§ **Exercise goal**:
A word-for-word copy of the data is what's wanted, with no pictures.

[Version difference data]
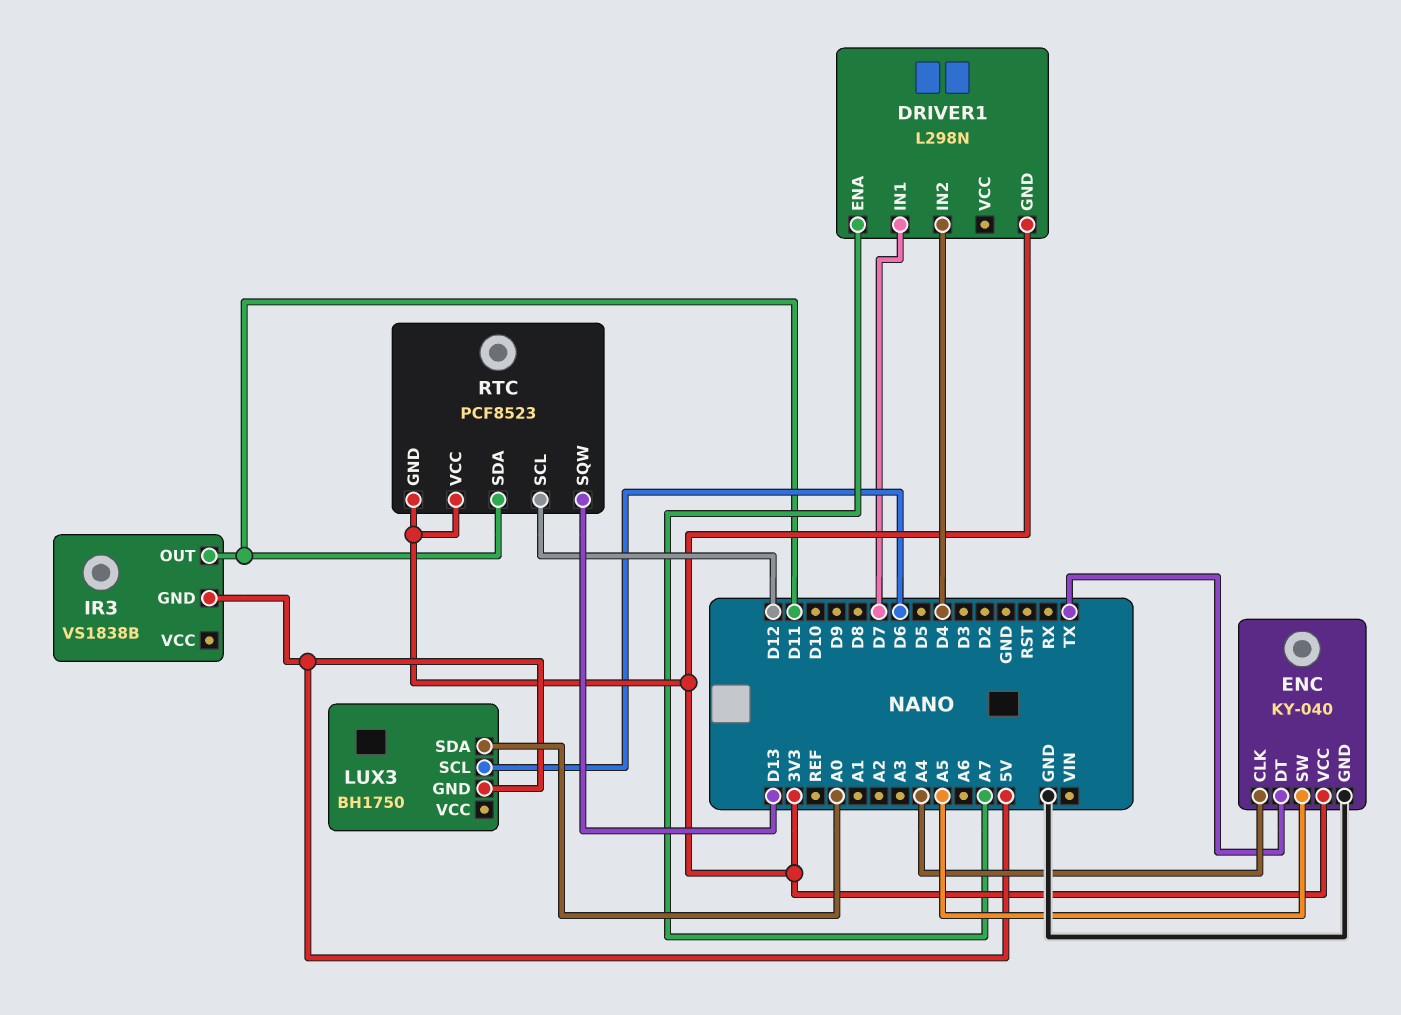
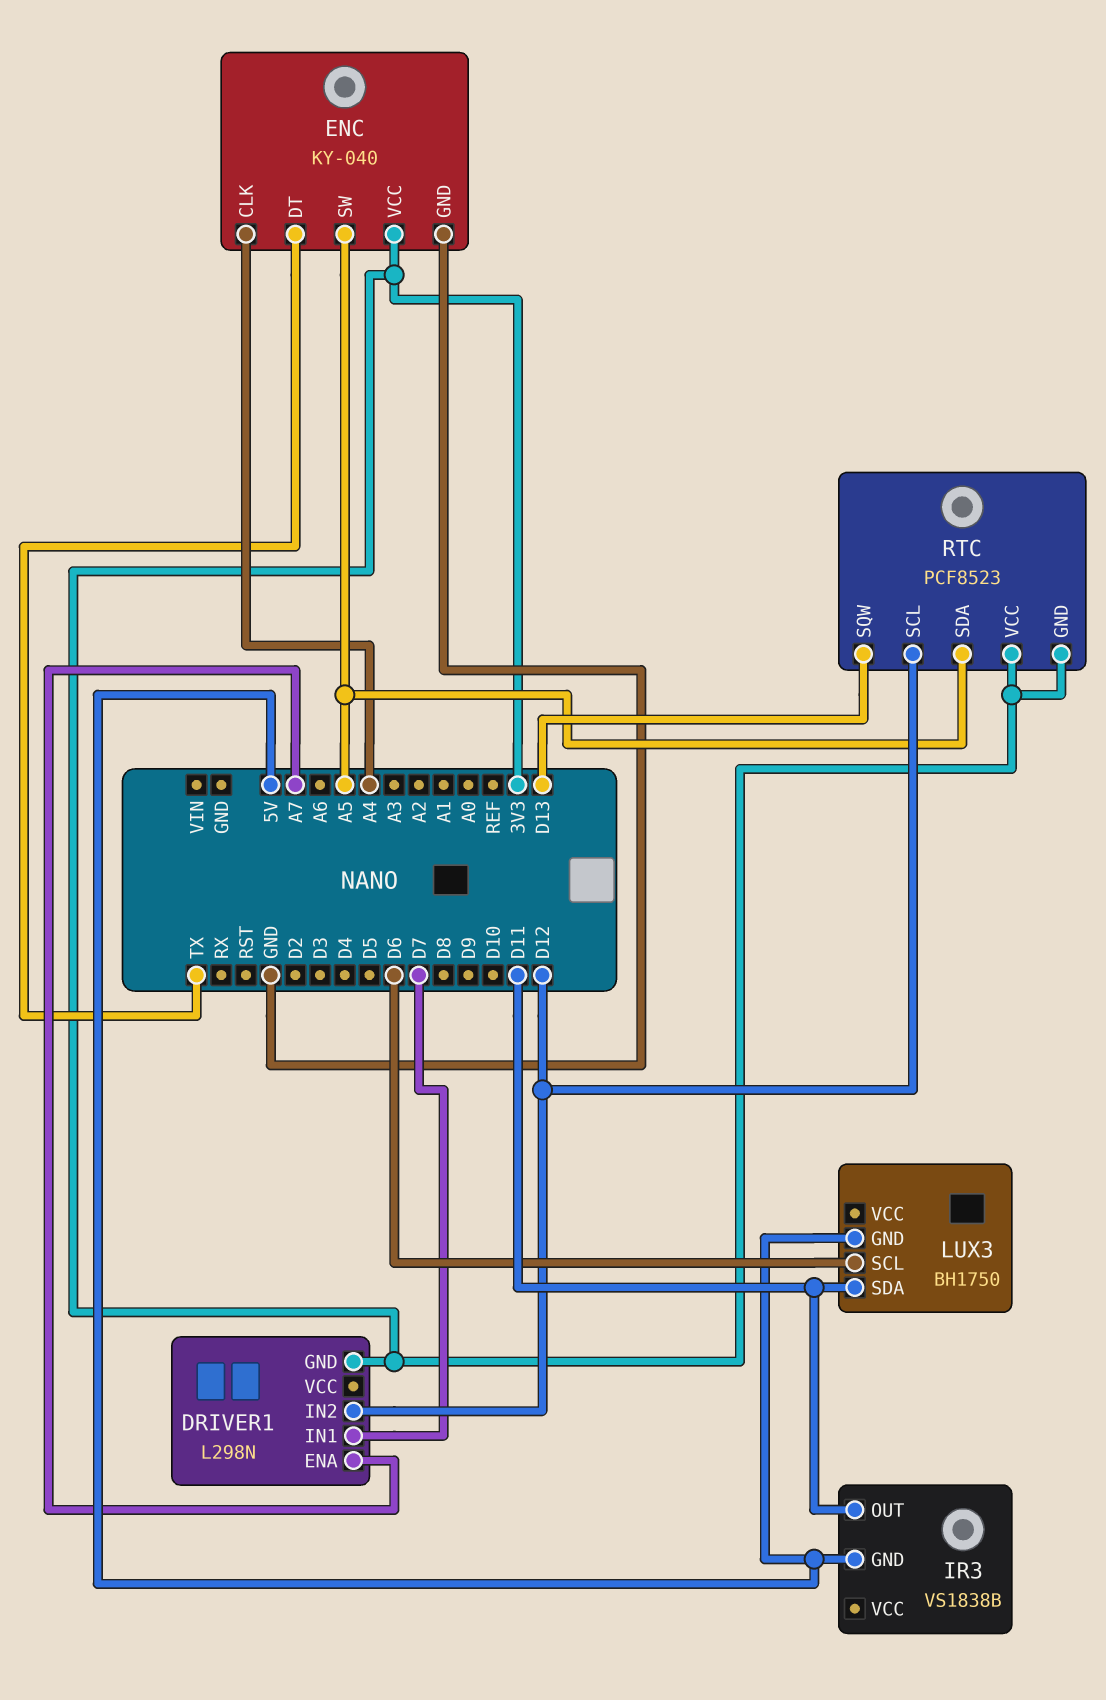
DRIVER1 pin IN2: D4 -> D12
LUX3 pin SDA: A0 -> D11
RTC pin SDA: D11 -> A5

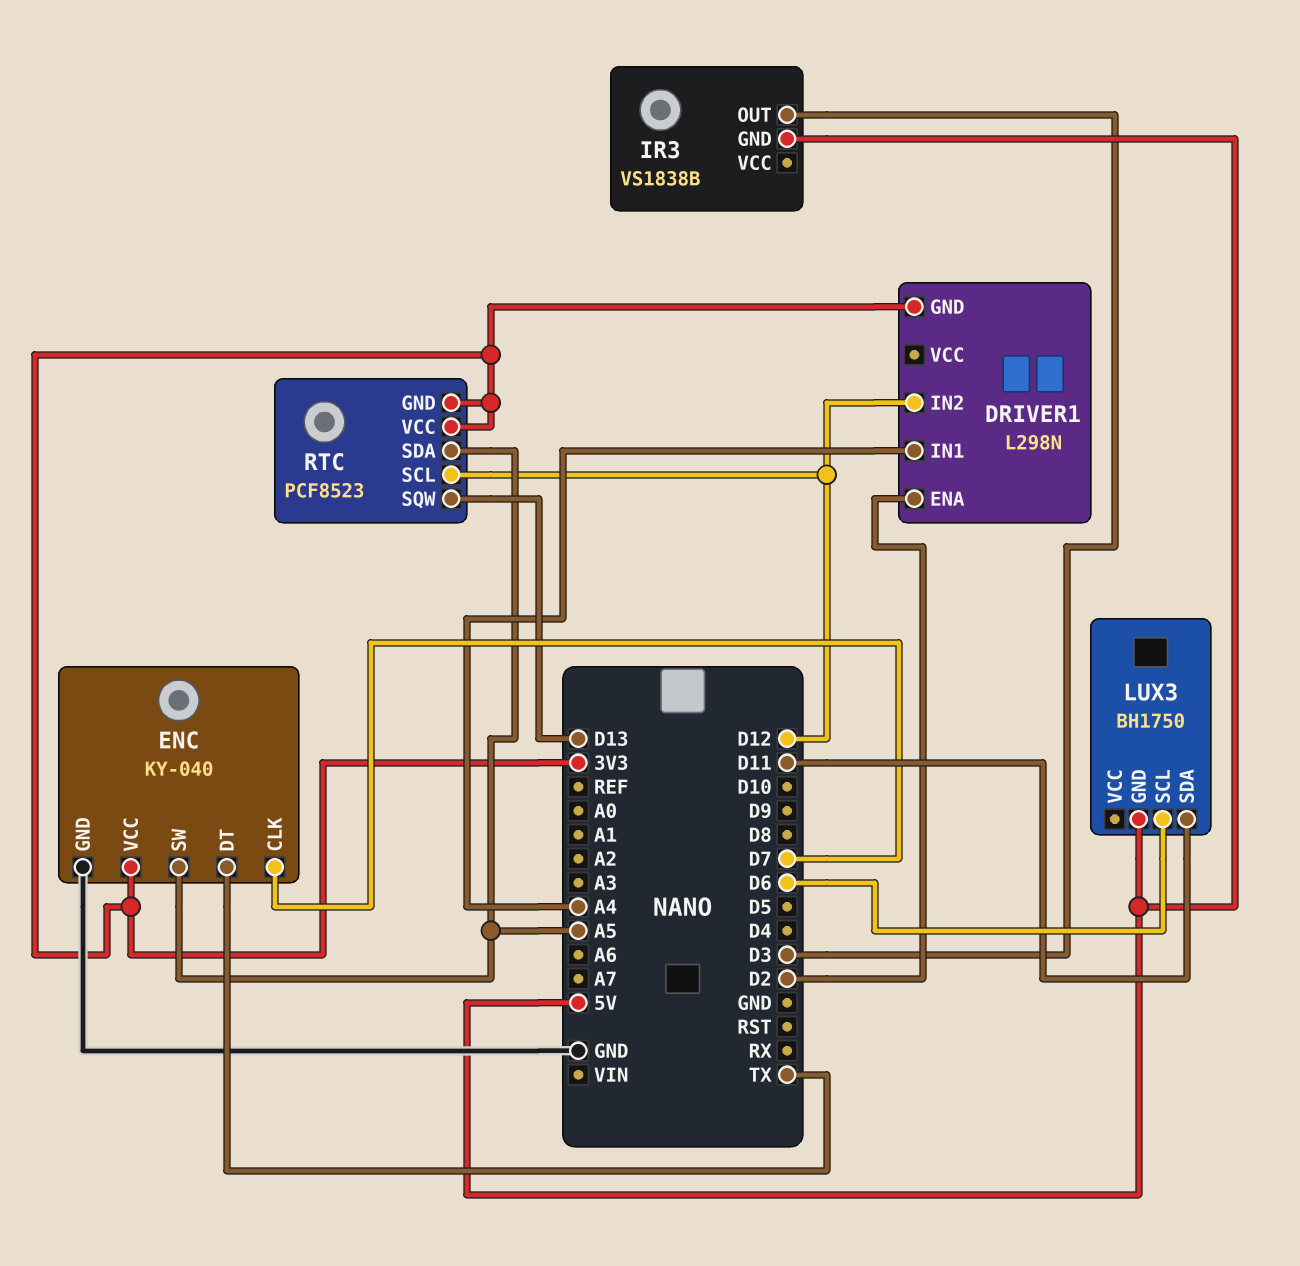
DRIVER1 pin ENA: A7 -> D2
DRIVER1 pin IN1: D7 -> A4
ENC pin CLK: A4 -> D7
IR3 pin OUT: D11 -> D3

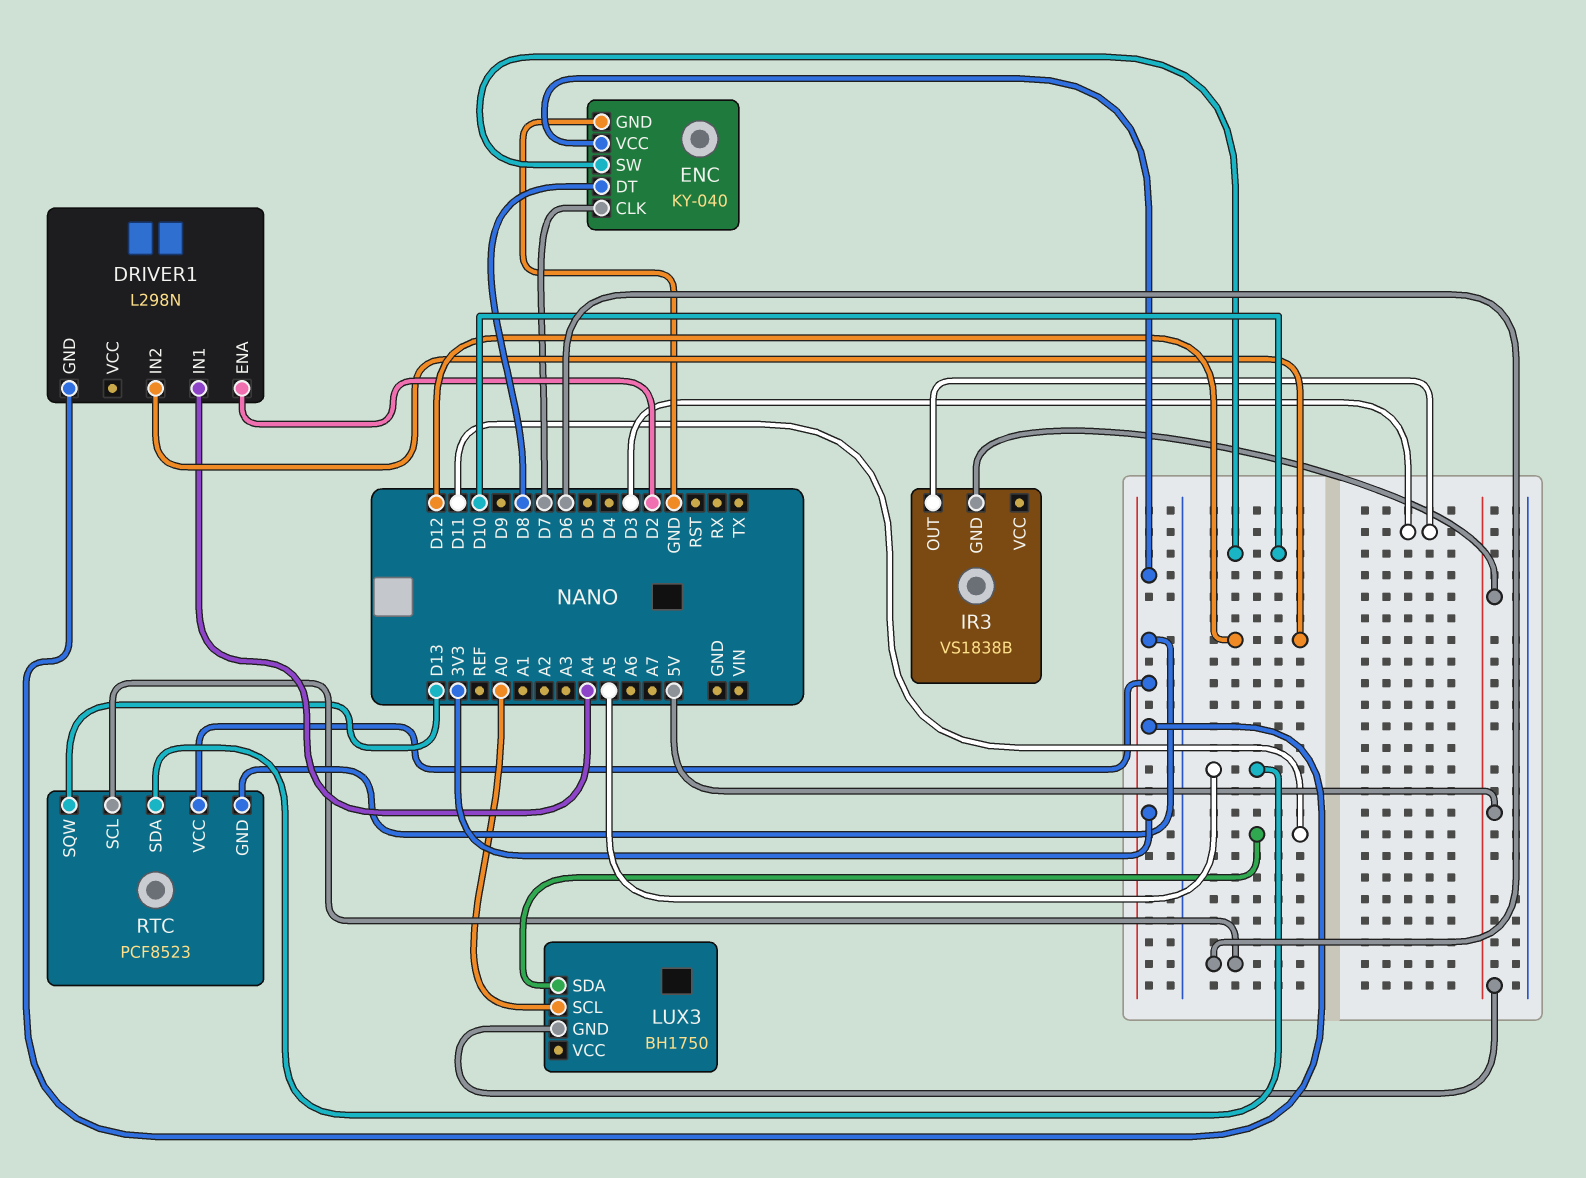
ENC pin DT: TX -> D8
ENC pin SW: A5 -> D10
LUX3 pin SCL: D6 -> A0
RTC pin SCL: D12 -> D6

§ **Task output**:
DRIVER1 pin IN2: D4 -> D12
LUX3 pin SDA: A0 -> D11
RTC pin SDA: D11 -> A5

DRIVER1 pin ENA: A7 -> D2
DRIVER1 pin IN1: D7 -> A4
ENC pin CLK: A4 -> D7
IR3 pin OUT: D11 -> D3

ENC pin DT: TX -> D8
ENC pin SW: A5 -> D10
LUX3 pin SCL: D6 -> A0
RTC pin SCL: D12 -> D6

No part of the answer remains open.